━━━ Supplied data ━━━
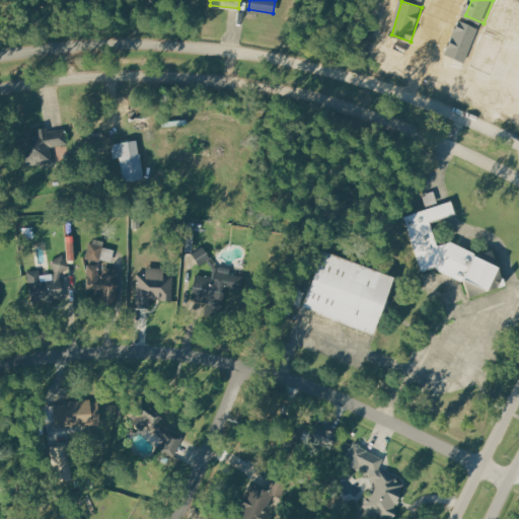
[(483,29),(468,64),(448,55),(463,21),(483,29)]
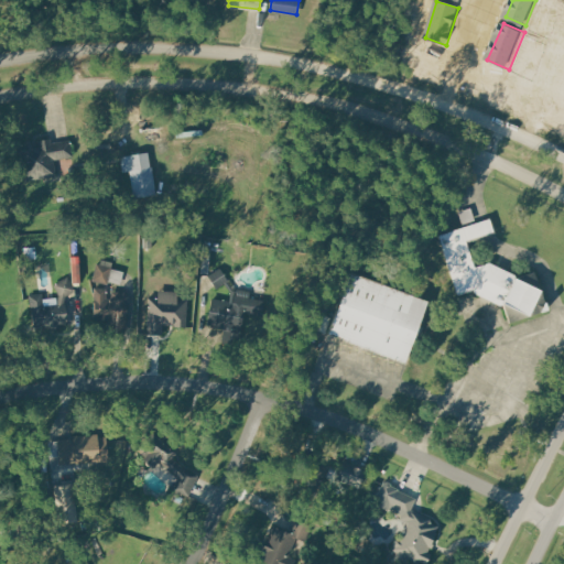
[(73,139),(52,142),(51,138),(19,144),(25,181),(57,175),(55,160),(76,155),(73,139)]
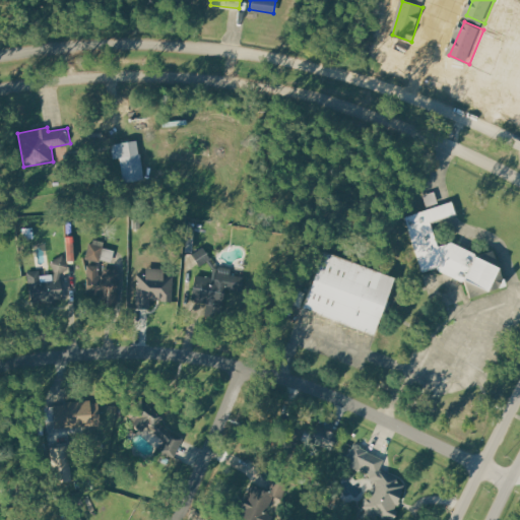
[(137,139),(112,143),(115,157),(120,156),(125,182),(144,178),(137,139)]
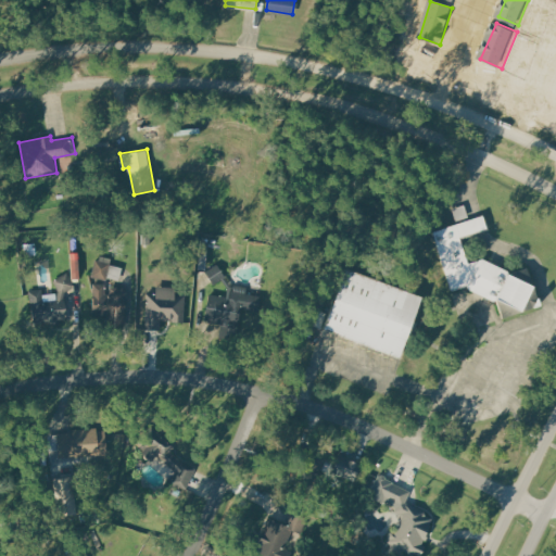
[(466,202),(476,234),(463,238),(471,262),(482,257),(510,273),(528,267),(538,297),(533,307),(504,320),(494,298),(464,285),(451,289),(432,230),(455,223),(451,207),(466,202)]
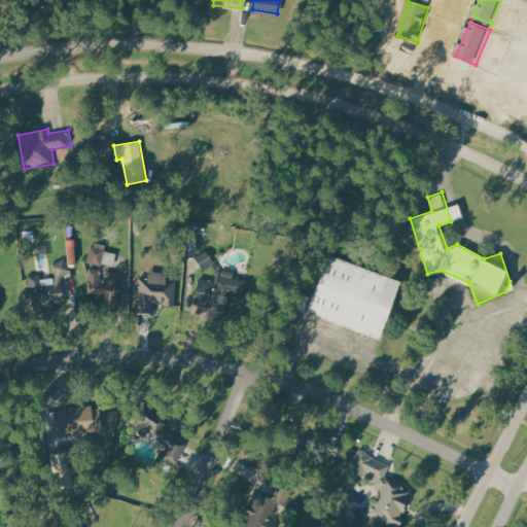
[(86,261),(91,245),(96,246),(97,242),(106,245),(101,266),(86,261)]
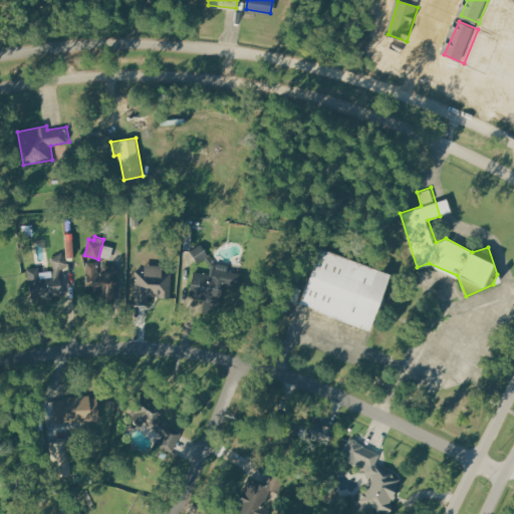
[(201,243),(190,251),(198,262),(209,255),(201,243)]
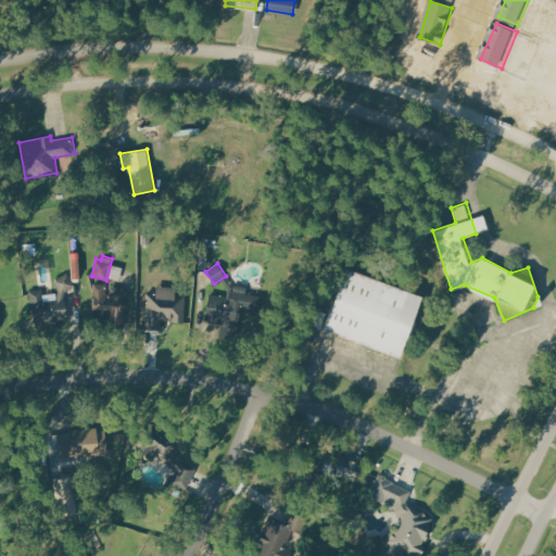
[(424,297),(346,267),(324,329),(401,357),(424,297)]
━━━
▶ _Description of the task_
Nothing but the lines from the one holding "[(201,243),(190,251),(198,262),(209,255),(201,243)]" through the final line of the entries should be retyped, exactly as they stand and without pictures.

▶ _Answer to this problem_
[(201,243),(190,251),(198,262),(209,255),(201,243)]
[(424,297),(346,267),(324,329),(401,357),(424,297)]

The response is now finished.